DESCRIPTION OF THE TASK
What do the lines say from the one containing "none -> white brick I6 level 1" to the end of the records? Restate them word for word, and only those.

Saved data entries:
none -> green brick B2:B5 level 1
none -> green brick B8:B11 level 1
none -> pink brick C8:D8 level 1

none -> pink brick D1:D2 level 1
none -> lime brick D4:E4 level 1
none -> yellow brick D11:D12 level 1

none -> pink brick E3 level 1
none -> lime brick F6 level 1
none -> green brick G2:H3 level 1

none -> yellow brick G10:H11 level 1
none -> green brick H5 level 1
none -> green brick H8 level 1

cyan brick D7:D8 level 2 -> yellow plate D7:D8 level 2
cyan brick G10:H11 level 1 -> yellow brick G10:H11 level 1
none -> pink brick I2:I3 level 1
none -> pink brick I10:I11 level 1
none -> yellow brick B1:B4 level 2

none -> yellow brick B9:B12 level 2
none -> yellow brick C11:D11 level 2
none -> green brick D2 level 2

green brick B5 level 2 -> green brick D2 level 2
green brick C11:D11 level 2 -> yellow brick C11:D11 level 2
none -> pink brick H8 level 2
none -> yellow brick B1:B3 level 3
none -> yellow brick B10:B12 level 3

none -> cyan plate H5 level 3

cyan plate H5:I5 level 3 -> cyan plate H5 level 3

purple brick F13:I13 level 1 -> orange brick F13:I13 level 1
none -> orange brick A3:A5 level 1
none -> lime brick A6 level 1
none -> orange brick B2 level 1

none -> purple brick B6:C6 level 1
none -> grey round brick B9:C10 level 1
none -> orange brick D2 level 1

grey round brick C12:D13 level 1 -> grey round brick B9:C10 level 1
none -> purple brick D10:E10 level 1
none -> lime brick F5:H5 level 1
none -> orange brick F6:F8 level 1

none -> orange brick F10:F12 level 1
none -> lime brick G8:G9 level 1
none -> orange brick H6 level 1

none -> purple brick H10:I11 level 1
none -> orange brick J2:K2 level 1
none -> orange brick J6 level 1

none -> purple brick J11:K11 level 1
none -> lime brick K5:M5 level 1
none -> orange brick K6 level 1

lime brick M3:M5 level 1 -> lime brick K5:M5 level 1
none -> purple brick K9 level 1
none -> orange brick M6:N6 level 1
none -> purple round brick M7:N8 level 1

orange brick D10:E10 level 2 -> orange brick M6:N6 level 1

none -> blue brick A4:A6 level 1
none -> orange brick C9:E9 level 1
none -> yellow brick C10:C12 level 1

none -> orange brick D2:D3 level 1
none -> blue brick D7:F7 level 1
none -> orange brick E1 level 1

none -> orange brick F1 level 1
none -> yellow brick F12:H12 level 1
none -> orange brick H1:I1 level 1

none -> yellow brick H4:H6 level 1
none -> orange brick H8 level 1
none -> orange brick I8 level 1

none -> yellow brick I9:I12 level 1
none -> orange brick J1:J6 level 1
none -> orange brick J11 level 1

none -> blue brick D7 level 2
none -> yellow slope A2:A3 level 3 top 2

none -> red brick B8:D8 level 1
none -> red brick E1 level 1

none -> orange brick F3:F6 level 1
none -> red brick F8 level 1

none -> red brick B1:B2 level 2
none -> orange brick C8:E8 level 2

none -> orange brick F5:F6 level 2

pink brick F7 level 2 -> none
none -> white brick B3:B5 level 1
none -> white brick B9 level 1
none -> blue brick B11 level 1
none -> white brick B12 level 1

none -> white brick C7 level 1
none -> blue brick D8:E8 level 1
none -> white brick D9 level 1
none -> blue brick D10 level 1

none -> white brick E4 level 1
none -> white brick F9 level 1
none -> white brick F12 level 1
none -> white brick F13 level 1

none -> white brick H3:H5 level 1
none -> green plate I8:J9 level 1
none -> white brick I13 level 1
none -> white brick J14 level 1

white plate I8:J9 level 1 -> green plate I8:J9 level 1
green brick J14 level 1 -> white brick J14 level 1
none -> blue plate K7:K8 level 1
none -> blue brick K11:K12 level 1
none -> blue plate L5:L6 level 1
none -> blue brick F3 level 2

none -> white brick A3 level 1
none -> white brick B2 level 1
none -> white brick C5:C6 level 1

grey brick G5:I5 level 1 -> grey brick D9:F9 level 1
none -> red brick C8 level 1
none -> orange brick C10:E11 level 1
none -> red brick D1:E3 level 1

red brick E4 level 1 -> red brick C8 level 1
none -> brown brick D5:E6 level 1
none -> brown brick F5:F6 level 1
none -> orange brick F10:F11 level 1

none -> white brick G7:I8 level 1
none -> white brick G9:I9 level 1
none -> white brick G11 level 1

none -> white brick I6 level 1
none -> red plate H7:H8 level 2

RESPONSE TO THE EXERCISE
none -> white brick I6 level 1
none -> red plate H7:H8 level 2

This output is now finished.